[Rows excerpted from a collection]
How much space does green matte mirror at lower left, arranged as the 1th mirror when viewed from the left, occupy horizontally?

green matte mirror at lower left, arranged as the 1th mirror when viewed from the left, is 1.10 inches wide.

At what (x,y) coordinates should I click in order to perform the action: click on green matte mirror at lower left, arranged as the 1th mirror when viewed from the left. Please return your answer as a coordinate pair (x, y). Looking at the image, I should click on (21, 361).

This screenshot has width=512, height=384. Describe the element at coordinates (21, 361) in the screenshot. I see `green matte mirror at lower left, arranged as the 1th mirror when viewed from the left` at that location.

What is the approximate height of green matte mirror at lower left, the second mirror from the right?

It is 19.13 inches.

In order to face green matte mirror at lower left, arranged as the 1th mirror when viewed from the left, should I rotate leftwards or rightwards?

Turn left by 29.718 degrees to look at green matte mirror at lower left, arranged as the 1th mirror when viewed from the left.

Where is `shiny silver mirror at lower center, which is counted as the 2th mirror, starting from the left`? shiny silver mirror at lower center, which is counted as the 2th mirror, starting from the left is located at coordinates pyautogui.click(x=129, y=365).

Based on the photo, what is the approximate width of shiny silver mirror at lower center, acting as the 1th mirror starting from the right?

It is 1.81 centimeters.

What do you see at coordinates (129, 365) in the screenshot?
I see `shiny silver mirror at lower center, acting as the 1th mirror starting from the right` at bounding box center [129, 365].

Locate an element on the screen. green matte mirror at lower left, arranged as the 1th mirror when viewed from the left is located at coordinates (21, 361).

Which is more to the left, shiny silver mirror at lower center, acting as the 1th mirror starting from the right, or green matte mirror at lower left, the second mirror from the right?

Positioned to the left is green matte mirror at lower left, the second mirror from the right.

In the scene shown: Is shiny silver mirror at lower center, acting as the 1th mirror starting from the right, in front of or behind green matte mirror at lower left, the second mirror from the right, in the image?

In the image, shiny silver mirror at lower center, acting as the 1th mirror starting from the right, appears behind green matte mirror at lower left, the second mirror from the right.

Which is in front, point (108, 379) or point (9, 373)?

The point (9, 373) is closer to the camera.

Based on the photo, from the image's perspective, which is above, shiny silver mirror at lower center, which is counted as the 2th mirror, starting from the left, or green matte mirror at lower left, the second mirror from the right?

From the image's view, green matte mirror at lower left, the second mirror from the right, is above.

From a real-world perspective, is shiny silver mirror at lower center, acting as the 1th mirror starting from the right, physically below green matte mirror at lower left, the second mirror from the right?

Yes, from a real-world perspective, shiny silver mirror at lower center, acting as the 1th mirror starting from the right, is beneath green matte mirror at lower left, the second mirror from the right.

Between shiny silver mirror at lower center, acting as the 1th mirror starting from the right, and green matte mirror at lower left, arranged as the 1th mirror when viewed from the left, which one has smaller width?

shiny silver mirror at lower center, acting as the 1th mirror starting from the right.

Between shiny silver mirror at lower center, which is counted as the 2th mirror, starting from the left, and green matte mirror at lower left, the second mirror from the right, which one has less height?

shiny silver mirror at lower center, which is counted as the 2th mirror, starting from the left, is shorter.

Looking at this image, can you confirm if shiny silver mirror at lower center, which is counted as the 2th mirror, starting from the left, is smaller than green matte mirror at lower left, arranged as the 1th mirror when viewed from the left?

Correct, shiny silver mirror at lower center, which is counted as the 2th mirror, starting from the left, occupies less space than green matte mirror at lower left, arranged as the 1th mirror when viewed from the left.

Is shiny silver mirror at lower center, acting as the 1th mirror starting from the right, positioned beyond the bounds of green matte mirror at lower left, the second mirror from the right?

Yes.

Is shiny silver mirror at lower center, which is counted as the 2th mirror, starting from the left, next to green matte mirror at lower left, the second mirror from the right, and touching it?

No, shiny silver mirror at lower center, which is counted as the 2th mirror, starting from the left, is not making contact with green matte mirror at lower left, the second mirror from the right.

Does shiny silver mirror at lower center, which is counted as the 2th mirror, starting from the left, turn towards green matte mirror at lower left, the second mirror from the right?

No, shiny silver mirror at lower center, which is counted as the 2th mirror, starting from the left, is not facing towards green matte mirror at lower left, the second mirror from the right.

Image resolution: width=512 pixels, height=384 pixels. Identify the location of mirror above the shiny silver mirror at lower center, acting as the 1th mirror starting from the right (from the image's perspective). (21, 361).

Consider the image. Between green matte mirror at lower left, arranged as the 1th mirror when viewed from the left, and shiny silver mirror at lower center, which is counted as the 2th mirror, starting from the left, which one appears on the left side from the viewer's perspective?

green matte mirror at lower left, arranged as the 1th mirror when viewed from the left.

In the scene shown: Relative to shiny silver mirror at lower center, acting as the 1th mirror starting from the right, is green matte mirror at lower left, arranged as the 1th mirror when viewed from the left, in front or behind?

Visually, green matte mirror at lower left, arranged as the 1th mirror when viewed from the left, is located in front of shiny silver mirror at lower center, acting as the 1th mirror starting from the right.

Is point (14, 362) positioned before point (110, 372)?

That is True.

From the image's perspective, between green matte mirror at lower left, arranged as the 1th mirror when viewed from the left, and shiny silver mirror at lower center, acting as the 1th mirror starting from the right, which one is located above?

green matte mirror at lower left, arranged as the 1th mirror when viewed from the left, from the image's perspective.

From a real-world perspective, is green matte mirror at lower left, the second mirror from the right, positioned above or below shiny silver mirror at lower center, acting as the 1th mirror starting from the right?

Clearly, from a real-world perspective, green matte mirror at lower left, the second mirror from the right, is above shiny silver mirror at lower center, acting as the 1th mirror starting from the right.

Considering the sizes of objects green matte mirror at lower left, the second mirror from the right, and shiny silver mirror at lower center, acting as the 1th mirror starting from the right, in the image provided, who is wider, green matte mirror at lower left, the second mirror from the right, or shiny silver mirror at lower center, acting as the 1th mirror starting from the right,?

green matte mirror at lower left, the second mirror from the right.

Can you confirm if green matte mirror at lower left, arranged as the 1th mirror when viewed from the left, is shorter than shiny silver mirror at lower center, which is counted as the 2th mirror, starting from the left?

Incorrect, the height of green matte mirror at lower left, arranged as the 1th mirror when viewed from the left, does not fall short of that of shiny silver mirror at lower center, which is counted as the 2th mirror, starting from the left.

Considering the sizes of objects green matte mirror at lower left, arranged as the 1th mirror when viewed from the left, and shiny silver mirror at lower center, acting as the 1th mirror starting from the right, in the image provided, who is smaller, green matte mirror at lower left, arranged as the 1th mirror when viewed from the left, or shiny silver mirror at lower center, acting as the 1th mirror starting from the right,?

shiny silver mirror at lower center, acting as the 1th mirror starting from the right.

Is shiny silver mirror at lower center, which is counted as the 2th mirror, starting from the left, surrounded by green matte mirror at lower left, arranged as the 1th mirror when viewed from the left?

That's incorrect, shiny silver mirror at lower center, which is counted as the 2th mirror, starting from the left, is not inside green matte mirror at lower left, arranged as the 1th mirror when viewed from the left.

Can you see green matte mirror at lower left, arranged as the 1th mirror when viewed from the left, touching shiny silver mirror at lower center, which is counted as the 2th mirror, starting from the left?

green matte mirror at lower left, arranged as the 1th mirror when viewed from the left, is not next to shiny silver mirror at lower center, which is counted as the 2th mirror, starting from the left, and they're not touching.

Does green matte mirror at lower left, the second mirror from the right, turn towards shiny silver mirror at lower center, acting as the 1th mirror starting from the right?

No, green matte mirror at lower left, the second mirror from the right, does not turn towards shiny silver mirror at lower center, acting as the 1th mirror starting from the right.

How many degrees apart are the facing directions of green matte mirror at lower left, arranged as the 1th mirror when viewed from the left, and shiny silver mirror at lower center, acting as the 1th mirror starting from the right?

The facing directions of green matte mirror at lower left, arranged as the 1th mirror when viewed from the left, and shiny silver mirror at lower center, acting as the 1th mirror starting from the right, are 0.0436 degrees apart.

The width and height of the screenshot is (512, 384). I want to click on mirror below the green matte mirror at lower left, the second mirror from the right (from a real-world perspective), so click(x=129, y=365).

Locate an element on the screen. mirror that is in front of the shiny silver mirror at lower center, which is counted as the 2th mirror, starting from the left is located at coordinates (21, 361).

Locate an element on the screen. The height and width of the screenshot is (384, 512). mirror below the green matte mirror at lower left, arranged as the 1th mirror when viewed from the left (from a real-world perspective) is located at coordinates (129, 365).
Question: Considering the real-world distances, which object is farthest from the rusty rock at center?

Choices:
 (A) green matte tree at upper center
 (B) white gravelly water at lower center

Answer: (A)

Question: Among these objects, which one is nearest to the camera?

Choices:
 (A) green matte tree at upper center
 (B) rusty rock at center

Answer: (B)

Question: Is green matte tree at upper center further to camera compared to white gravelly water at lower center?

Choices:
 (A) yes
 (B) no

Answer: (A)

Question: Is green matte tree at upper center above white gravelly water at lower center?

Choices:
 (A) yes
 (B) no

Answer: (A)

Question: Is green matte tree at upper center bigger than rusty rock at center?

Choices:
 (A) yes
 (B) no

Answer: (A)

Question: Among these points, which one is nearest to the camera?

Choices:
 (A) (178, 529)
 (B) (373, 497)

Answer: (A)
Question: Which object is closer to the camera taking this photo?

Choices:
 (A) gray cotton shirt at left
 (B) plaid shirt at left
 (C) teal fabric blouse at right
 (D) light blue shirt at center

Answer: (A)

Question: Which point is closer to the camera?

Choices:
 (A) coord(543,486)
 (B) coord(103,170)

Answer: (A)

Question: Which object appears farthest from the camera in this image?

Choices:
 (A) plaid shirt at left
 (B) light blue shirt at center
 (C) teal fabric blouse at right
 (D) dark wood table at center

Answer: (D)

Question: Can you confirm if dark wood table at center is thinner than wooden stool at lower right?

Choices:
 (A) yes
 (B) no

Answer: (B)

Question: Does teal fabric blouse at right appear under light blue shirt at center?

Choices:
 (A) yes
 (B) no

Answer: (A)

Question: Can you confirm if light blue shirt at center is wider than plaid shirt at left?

**What to work on:** Format the rows from the line containing "Locate an element on the screen. green" through the line containing "Between shiny silver mirror at lower center, acting", both included, as a JSON list of strings with one string per line. Leave out blank lines.

**Completed exercise:**
[
  "Locate an element on the screen. green matte mirror at lower left, arranged as the 1th mirror when viewed from the left is located at coordinates (21, 361).",
  "Which is more to the left, shiny silver mirror at lower center, acting as the 1th mirror starting from the right, or green matte mirror at lower left, the second mirror from the right?",
  "Positioned to the left is green matte mirror at lower left, the second mirror from the right.",
  "In the scene shown: Is shiny silver mirror at lower center, acting as the 1th mirror starting from the right, in front of or behind green matte mirror at lower left, the second mirror from the right, in the image?",
  "In the image, shiny silver mirror at lower center, acting as the 1th mirror starting from the right, appears behind green matte mirror at lower left, the second mirror from the right.",
  "Which is in front, point (108, 379) or point (9, 373)?",
  "The point (9, 373) is closer to the camera.",
  "Based on the photo, from the image's perspective, which is above, shiny silver mirror at lower center, which is counted as the 2th mirror, starting from the left, or green matte mirror at lower left, the second mirror from the right?",
  "From the image's view, green matte mirror at lower left, the second mirror from the right, is above.",
  "From a real-world perspective, is shiny silver mirror at lower center, acting as the 1th mirror starting from the right, physically below green matte mirror at lower left, the second mirror from the right?",
  "Yes, from a real-world perspective, shiny silver mirror at lower center, acting as the 1th mirror starting from the right, is beneath green matte mirror at lower left, the second mirror from the right.",
  "Between shiny silver mirror at lower center, acting as the 1th mirror starting from the right, and green matte mirror at lower left, arranged as the 1th mirror when viewed from the left, which one has smaller width?"
]